■ **TASK DETAILS**
Return every line below in which "none" appears.

■ **DATA SECTION**
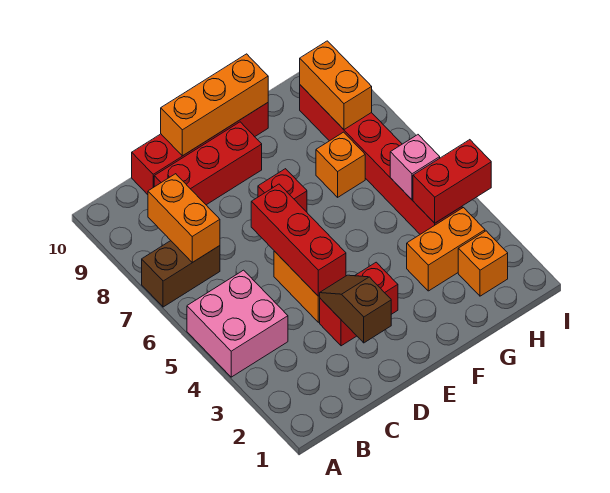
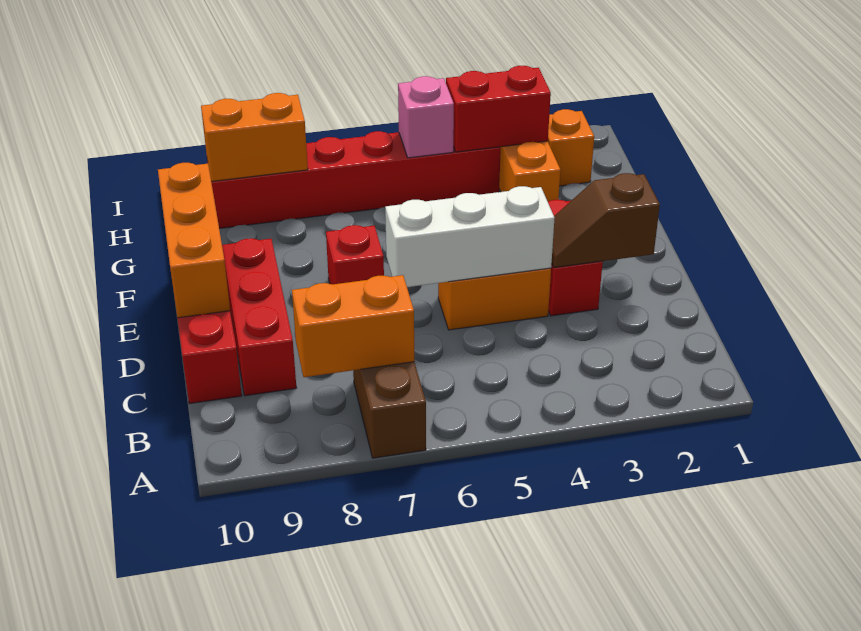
pink brick A4:B5 level 1 -> none
red brick D4:D6 level 2 -> white brick D4:D6 level 2
orange brick G7 level 1 -> none
red brick H4:I4 level 2 -> red brick H3:H4 level 2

■ **ANSWER BOX**
pink brick A4:B5 level 1 -> none
orange brick G7 level 1 -> none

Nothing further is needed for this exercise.